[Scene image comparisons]
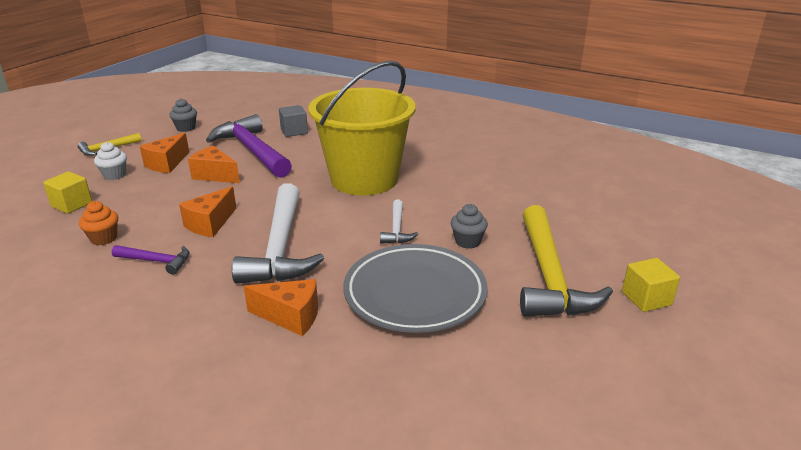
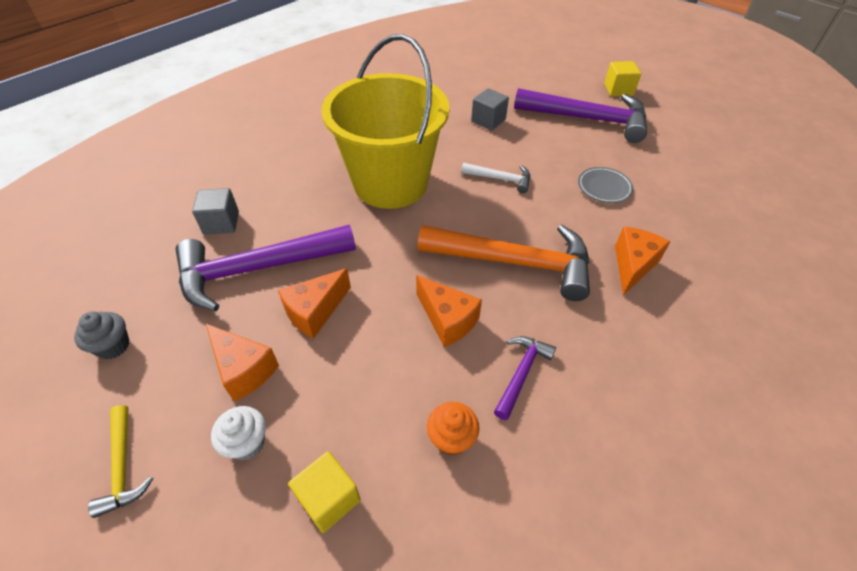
camera: 75 degrees left, 20 degrees up
(280, 247) = (514, 262): white hammer -> orange hammer
(415, 293) = (604, 187): grey plate -> grey plate, size x0.45
(467, 241) = (532, 144): grey cupcake -> none
(493, 212) = (488, 121): none -> grey cube
(549, 276) = (587, 119): yellow hammer -> purple hammer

- [WHAT YOU NEED TO DO]: Among the entries, how many lines include the word "hammer"? Answer with a single number and nothing further.

- [EXERCISE SOLUTION]: 2